Problem requirements
Pictures do not belong in the copy; restate the records below word for word.

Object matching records

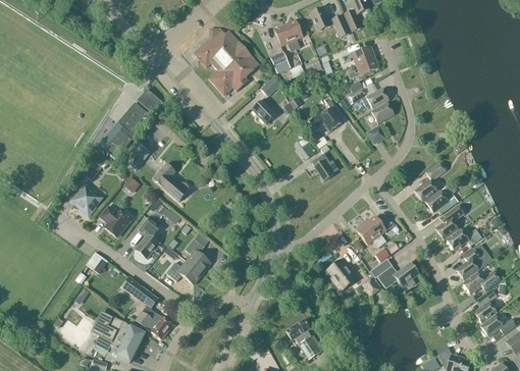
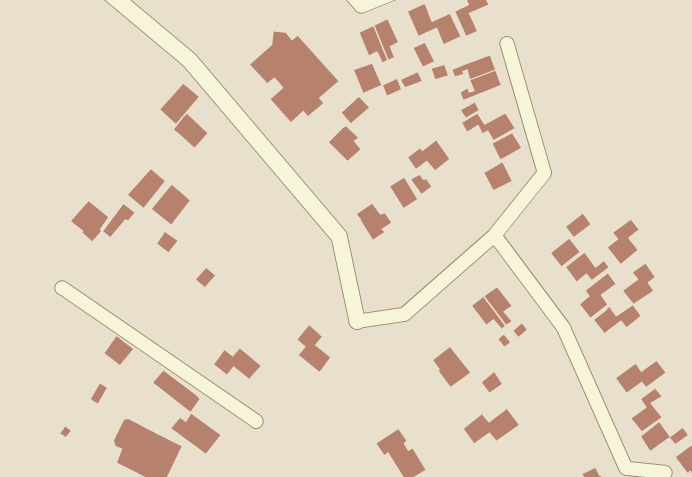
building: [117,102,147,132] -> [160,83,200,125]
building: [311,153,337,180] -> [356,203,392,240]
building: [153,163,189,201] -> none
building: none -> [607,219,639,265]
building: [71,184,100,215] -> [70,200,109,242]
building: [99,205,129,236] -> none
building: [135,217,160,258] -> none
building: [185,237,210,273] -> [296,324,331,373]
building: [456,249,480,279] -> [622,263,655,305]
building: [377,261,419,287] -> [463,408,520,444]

Exercise result
building: [117,102,147,132] -> [160,83,200,125]
building: [311,153,337,180] -> [356,203,392,240]
building: [153,163,189,201] -> none
building: none -> [607,219,639,265]
building: [71,184,100,215] -> [70,200,109,242]
building: [99,205,129,236] -> none
building: [135,217,160,258] -> none
building: [185,237,210,273] -> [296,324,331,373]
building: [456,249,480,279] -> [622,263,655,305]
building: [377,261,419,287] -> [463,408,520,444]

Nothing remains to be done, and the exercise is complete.